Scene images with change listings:
╔══
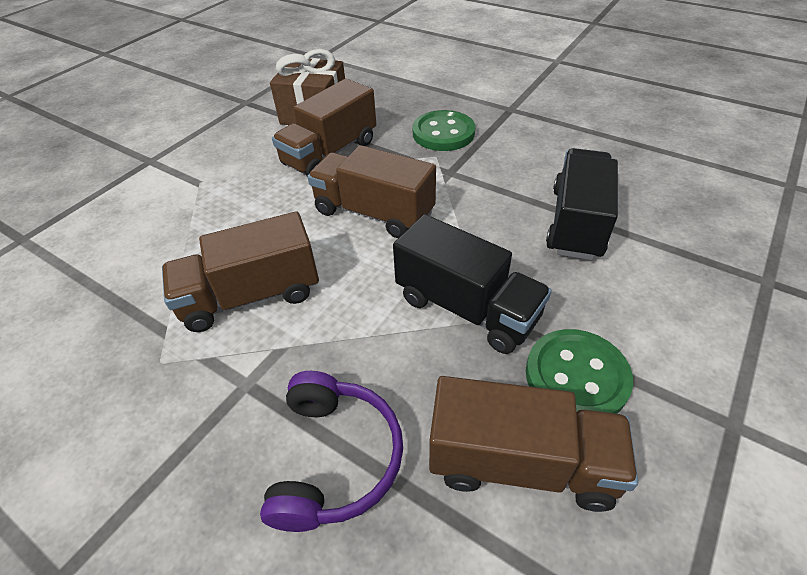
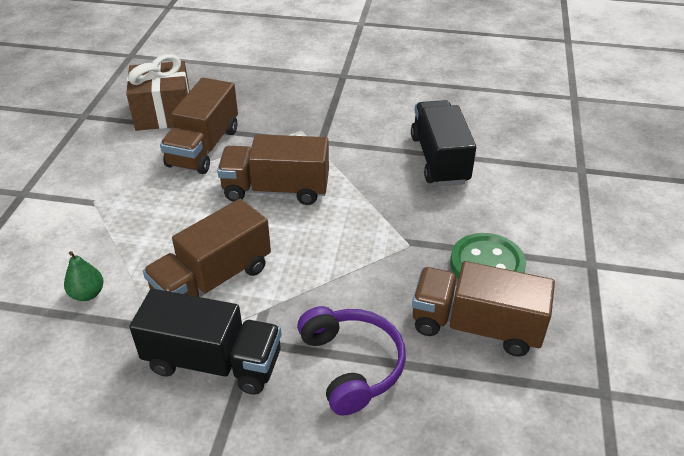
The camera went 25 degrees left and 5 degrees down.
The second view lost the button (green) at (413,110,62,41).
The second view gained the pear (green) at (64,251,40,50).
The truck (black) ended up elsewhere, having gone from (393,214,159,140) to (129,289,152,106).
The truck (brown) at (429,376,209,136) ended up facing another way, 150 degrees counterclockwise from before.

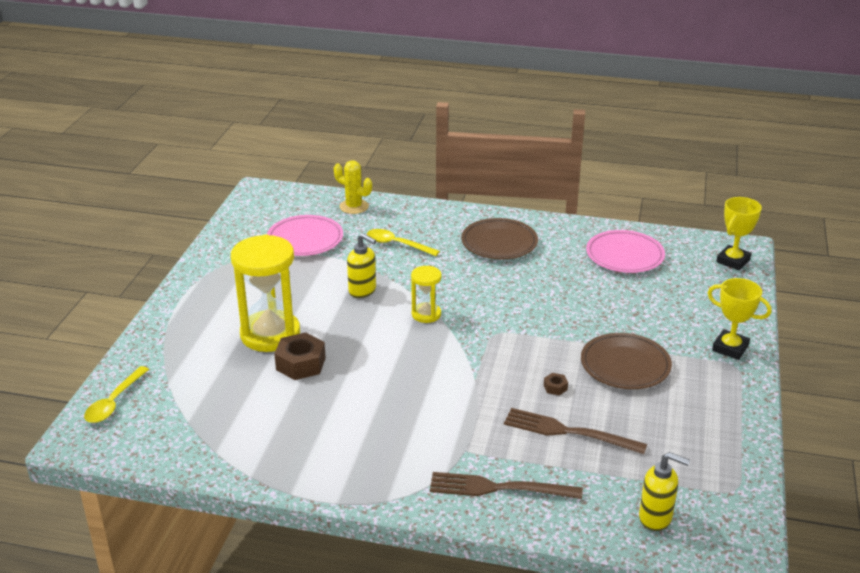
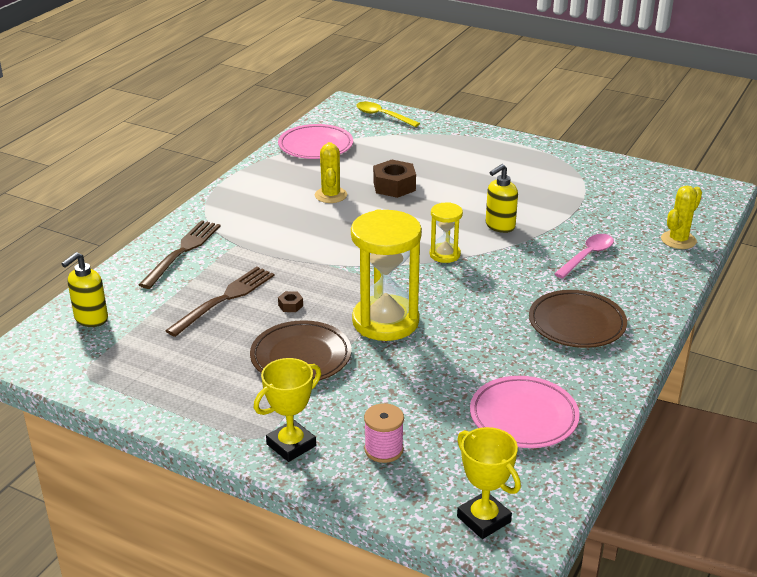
The camera went 105 degrees right and 0 degrees up.
The second view gained the cactus (yellow) at (315,142,32,61).
The second view gained the spool (pink) at (364,403,40,60).
The hourglass (yellow) ended up elsewhere, having gone from (231,235,69,117) to (351,209,71,132).
The plate (pink) ended up elsewhere, having gone from (267,215,76,41) to (278,124,75,35).
What was the spoon (yellow) at (367,229,73,27) turned into the spoon (pink) at (554,234,60,45).

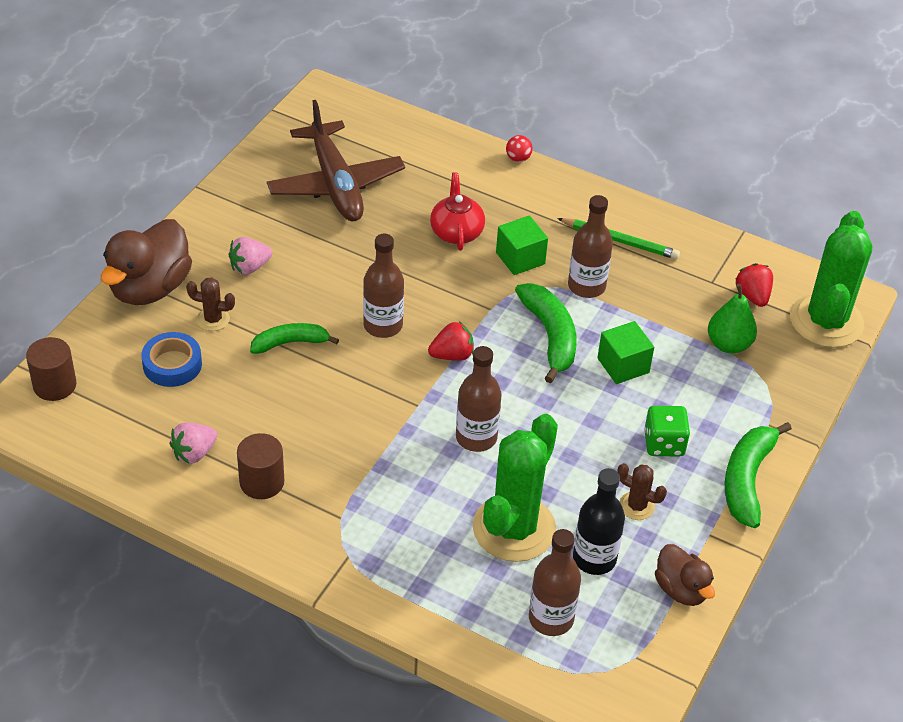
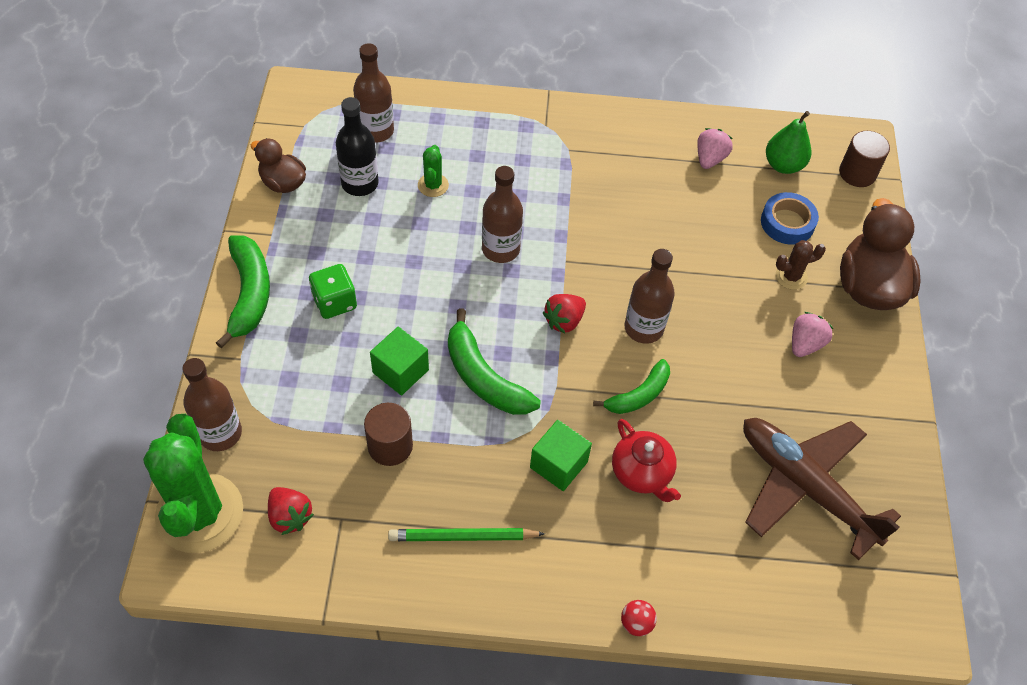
The camera went 155 degrees right and 10 degrees up.
The second view lost the cactus (brown) at (617,463,50,57).
The cylinder (brown) ended up elsewhere, having gone from (237,433,47,66) to (364,403,49,63).
The banana (green) ended up elsewhere, having gone from (250,323,89,31) to (593,359,77,55).
The bottle (brown) ended up elsewhere, having gone from (568,195,45,103) to (182,358,60,93).
The pear (green) ended up elsewhere, having gone from (708,284,49,69) to (766,111,45,63).
The size of the cactus (green) at (473,414,85,148) changed by a factor of 0.44.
╚══
- [What you will do] In the copy, include every line of the entries above exactly and none of the pictures.

- [Response]
The camera went 25 degrees left and 5 degrees down.
The second view lost the button (green) at (413,110,62,41).
The second view gained the pear (green) at (64,251,40,50).
The truck (black) ended up elsewhere, having gone from (393,214,159,140) to (129,289,152,106).
The truck (brown) at (429,376,209,136) ended up facing another way, 150 degrees counterclockwise from before.

The camera went 105 degrees right and 0 degrees up.
The second view gained the cactus (yellow) at (315,142,32,61).
The second view gained the spool (pink) at (364,403,40,60).
The hourglass (yellow) ended up elsewhere, having gone from (231,235,69,117) to (351,209,71,132).
The plate (pink) ended up elsewhere, having gone from (267,215,76,41) to (278,124,75,35).
What was the spoon (yellow) at (367,229,73,27) turned into the spoon (pink) at (554,234,60,45).

The camera went 155 degrees right and 10 degrees up.
The second view lost the cactus (brown) at (617,463,50,57).
The cylinder (brown) ended up elsewhere, having gone from (237,433,47,66) to (364,403,49,63).
The banana (green) ended up elsewhere, having gone from (250,323,89,31) to (593,359,77,55).
The bottle (brown) ended up elsewhere, having gone from (568,195,45,103) to (182,358,60,93).
The pear (green) ended up elsewhere, having gone from (708,284,49,69) to (766,111,45,63).
The size of the cactus (green) at (473,414,85,148) changed by a factor of 0.44.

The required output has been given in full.